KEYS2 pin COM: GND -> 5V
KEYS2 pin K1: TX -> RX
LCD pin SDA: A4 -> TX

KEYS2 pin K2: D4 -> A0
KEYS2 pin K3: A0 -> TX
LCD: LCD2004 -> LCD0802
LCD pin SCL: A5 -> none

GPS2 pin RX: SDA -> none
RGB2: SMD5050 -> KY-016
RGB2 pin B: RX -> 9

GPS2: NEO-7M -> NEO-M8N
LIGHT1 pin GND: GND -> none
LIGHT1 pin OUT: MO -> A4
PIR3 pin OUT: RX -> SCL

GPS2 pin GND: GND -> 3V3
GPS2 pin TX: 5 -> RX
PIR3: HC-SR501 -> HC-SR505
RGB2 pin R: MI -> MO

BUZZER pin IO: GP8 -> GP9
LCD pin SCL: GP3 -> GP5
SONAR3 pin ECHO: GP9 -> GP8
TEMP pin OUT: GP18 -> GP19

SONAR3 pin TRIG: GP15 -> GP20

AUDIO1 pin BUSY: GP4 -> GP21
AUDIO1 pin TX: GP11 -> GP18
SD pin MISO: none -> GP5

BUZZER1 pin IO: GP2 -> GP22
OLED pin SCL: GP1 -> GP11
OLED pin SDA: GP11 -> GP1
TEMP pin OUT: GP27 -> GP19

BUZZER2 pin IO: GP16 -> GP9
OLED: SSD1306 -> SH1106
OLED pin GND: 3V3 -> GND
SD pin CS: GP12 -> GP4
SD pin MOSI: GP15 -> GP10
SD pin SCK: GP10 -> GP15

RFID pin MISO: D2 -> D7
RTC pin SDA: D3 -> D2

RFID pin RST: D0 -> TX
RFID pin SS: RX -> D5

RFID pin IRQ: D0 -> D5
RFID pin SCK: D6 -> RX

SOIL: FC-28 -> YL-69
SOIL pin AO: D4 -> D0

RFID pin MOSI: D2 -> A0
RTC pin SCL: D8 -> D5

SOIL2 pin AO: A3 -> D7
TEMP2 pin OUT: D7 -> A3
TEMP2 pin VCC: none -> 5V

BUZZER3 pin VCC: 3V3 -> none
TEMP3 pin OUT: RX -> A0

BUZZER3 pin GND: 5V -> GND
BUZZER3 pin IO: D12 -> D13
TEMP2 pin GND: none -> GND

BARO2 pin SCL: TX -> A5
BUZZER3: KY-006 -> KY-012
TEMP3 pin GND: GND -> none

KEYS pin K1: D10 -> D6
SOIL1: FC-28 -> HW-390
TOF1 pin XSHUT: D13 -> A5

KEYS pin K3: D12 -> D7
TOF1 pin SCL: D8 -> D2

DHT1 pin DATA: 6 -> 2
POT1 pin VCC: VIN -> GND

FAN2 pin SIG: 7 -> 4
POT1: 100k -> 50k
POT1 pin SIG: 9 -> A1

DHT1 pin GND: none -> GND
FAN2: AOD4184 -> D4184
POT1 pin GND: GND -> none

### Exercise objective
Return each line above precisely as written.

### Answer to the exercise
KEYS2 pin COM: GND -> 5V
KEYS2 pin K1: TX -> RX
LCD pin SDA: A4 -> TX

KEYS2 pin K2: D4 -> A0
KEYS2 pin K3: A0 -> TX
LCD: LCD2004 -> LCD0802
LCD pin SCL: A5 -> none

GPS2 pin RX: SDA -> none
RGB2: SMD5050 -> KY-016
RGB2 pin B: RX -> 9

GPS2: NEO-7M -> NEO-M8N
LIGHT1 pin GND: GND -> none
LIGHT1 pin OUT: MO -> A4
PIR3 pin OUT: RX -> SCL

GPS2 pin GND: GND -> 3V3
GPS2 pin TX: 5 -> RX
PIR3: HC-SR501 -> HC-SR505
RGB2 pin R: MI -> MO

BUZZER pin IO: GP8 -> GP9
LCD pin SCL: GP3 -> GP5
SONAR3 pin ECHO: GP9 -> GP8
TEMP pin OUT: GP18 -> GP19

SONAR3 pin TRIG: GP15 -> GP20

AUDIO1 pin BUSY: GP4 -> GP21
AUDIO1 pin TX: GP11 -> GP18
SD pin MISO: none -> GP5

BUZZER1 pin IO: GP2 -> GP22
OLED pin SCL: GP1 -> GP11
OLED pin SDA: GP11 -> GP1
TEMP pin OUT: GP27 -> GP19

BUZZER2 pin IO: GP16 -> GP9
OLED: SSD1306 -> SH1106
OLED pin GND: 3V3 -> GND
SD pin CS: GP12 -> GP4
SD pin MOSI: GP15 -> GP10
SD pin SCK: GP10 -> GP15

RFID pin MISO: D2 -> D7
RTC pin SDA: D3 -> D2

RFID pin RST: D0 -> TX
RFID pin SS: RX -> D5

RFID pin IRQ: D0 -> D5
RFID pin SCK: D6 -> RX

SOIL: FC-28 -> YL-69
SOIL pin AO: D4 -> D0

RFID pin MOSI: D2 -> A0
RTC pin SCL: D8 -> D5

SOIL2 pin AO: A3 -> D7
TEMP2 pin OUT: D7 -> A3
TEMP2 pin VCC: none -> 5V

BUZZER3 pin VCC: 3V3 -> none
TEMP3 pin OUT: RX -> A0

BUZZER3 pin GND: 5V -> GND
BUZZER3 pin IO: D12 -> D13
TEMP2 pin GND: none -> GND

BARO2 pin SCL: TX -> A5
BUZZER3: KY-006 -> KY-012
TEMP3 pin GND: GND -> none

KEYS pin K1: D10 -> D6
SOIL1: FC-28 -> HW-390
TOF1 pin XSHUT: D13 -> A5

KEYS pin K3: D12 -> D7
TOF1 pin SCL: D8 -> D2

DHT1 pin DATA: 6 -> 2
POT1 pin VCC: VIN -> GND

FAN2 pin SIG: 7 -> 4
POT1: 100k -> 50k
POT1 pin SIG: 9 -> A1

DHT1 pin GND: none -> GND
FAN2: AOD4184 -> D4184
POT1 pin GND: GND -> none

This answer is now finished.